- Exercise instructions
Print the listing below only from the line that has "cyan circle: (161, 86)" through the line that has "gray diamond: (359, 598)", exactly, and drop any picture.

- Input records
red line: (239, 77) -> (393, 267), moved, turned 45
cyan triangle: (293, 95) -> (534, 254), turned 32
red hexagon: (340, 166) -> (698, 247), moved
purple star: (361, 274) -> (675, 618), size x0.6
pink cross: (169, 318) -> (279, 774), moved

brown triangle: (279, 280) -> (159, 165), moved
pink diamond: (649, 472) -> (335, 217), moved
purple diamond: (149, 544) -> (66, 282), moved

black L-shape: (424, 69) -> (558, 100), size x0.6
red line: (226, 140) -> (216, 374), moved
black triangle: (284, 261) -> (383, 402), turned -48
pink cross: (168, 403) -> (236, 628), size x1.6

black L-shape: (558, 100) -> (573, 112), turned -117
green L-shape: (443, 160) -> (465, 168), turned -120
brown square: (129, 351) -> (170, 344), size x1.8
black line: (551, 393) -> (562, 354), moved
--
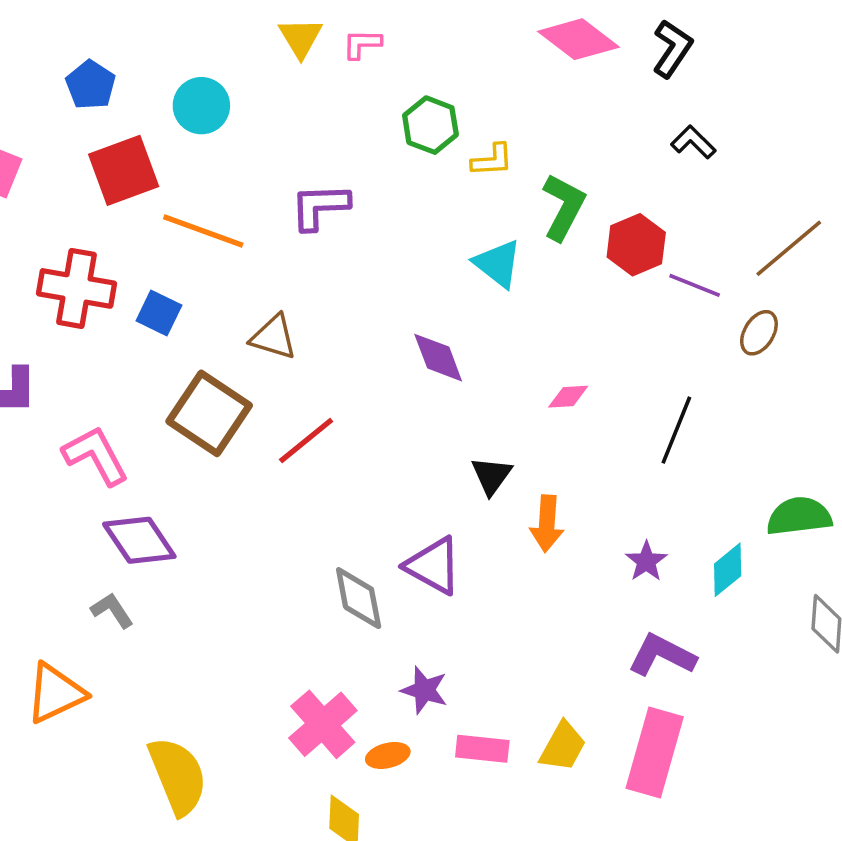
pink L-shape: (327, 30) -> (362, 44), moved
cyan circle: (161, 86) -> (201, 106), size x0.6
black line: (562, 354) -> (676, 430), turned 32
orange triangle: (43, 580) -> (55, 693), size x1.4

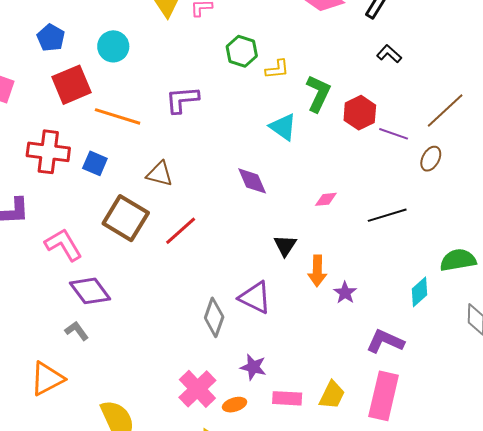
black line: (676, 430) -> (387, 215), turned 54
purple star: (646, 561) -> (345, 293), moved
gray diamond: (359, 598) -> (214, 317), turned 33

- Exercise response
cyan circle: (161, 86) -> (201, 106), size x0.6
black line: (562, 354) -> (676, 430), turned 32
orange triangle: (43, 580) -> (55, 693), size x1.4

black line: (676, 430) -> (387, 215), turned 54
purple star: (646, 561) -> (345, 293), moved
gray diamond: (359, 598) -> (214, 317), turned 33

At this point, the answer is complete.